(Information given Opens)

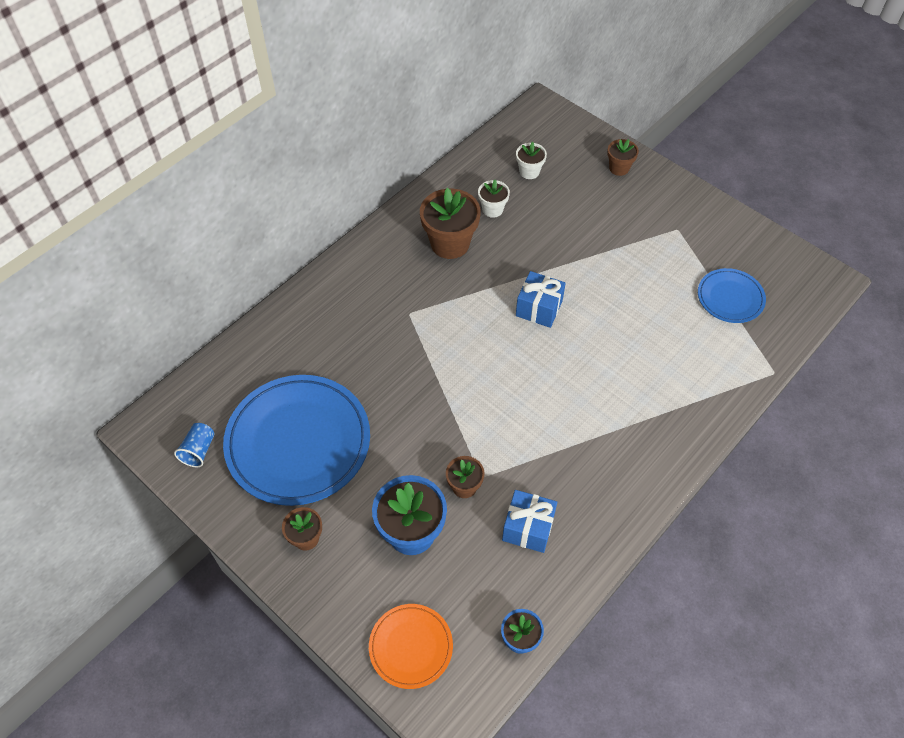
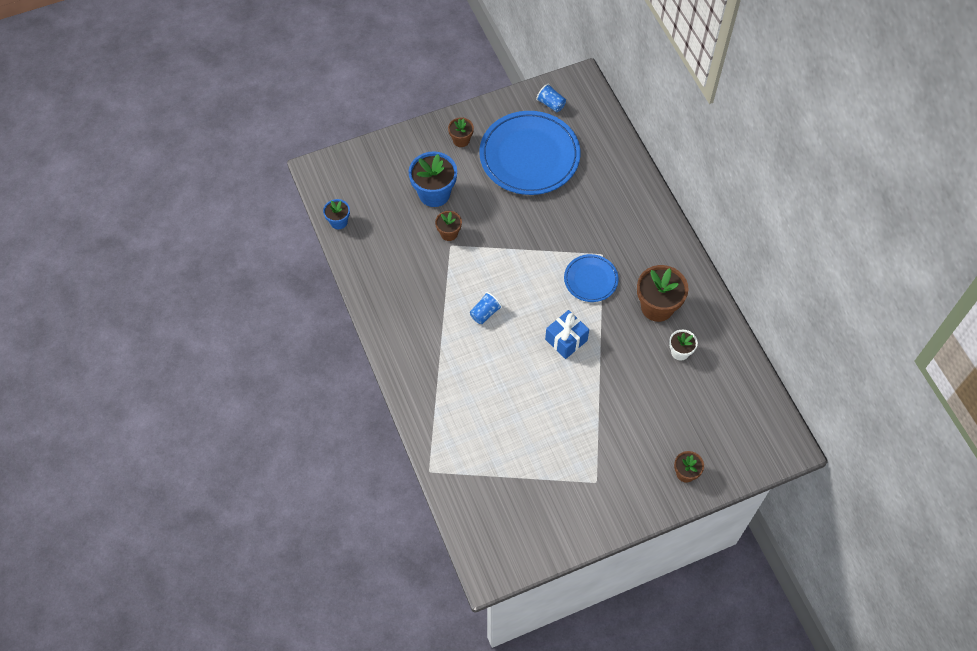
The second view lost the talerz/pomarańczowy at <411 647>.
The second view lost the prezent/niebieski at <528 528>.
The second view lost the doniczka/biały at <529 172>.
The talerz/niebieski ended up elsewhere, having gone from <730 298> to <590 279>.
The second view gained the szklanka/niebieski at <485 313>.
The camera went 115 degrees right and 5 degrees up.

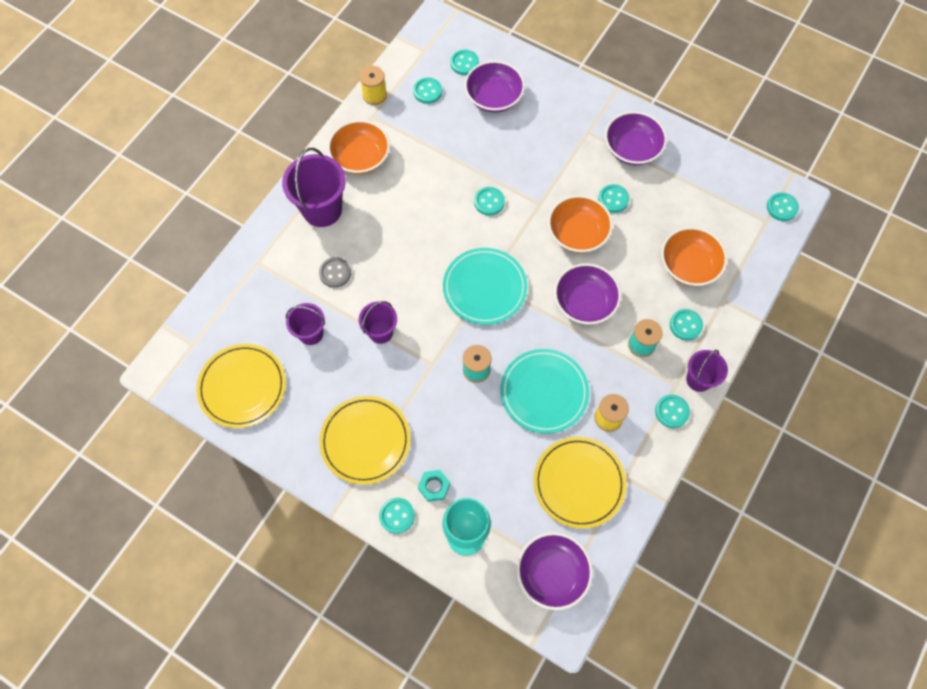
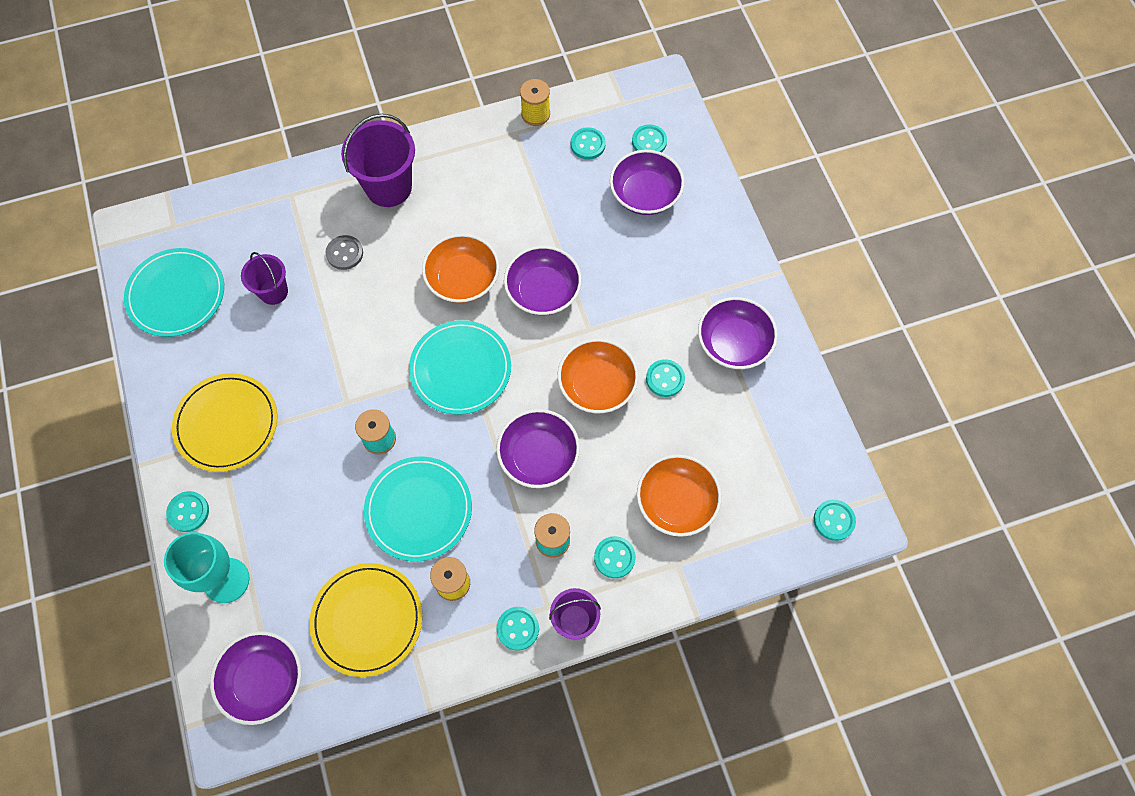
What was the talerz/żółty at <242 387> turned into the talerz/turkusowy at <176 294>.
The miska/pomarańczowy ended up elsewhere, having gone from <361 157> to <463 279>.
The second view lost the wiadro/fioletowy at <381 332>.
The second view lost the nakrętka/turkusowy at <434 486>.
Where the guzik/turkusowy stood at <489 202>, the miska/fioletowy came to stand at <543 291>.
The camera went 40 degrees right and 0 degrees up.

(Information given Closes)

## Your objective
Take the lines above from the top of the records through the one with "The second view gained" and repeat them exactly, without any pictures.

## Reply to the task
The second view lost the talerz/pomarańczowy at <411 647>.
The second view lost the prezent/niebieski at <528 528>.
The second view lost the doniczka/biały at <529 172>.
The talerz/niebieski ended up elsewhere, having gone from <730 298> to <590 279>.
The second view gained the szklanka/niebieski at <485 313>.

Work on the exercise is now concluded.